AIM OF THE TASK
The data should be written out in full, exactly as it stands, and the pictures dropped.

DATASET SECTION
━━━━━━

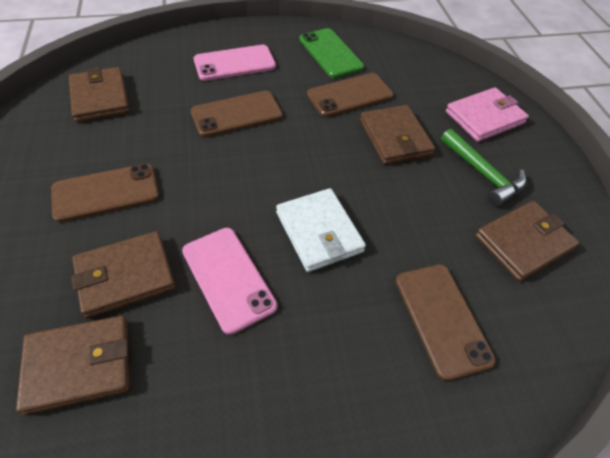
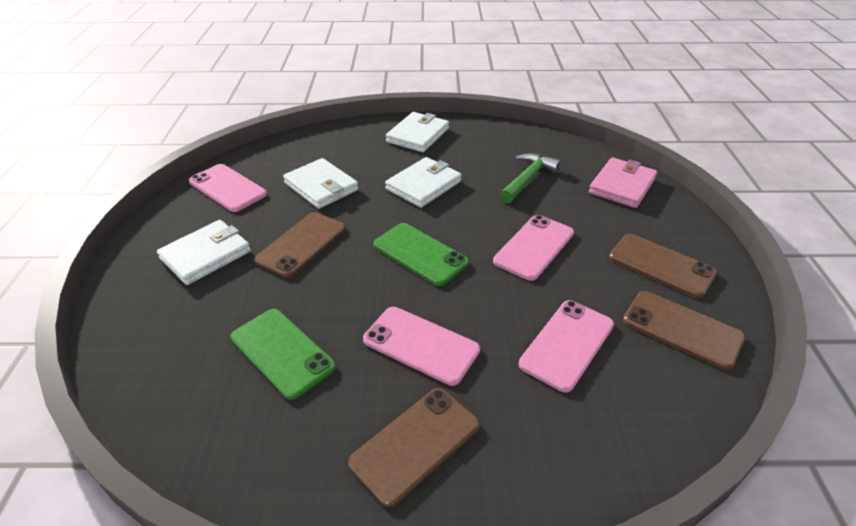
brown wallet: 5 -> 0
green phone: 1 -> 2
pink phone: 2 -> 4
white wallet: 1 -> 4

━━━━━━

ANSWER BOX
brown wallet: 5 -> 0
green phone: 1 -> 2
pink phone: 2 -> 4
white wallet: 1 -> 4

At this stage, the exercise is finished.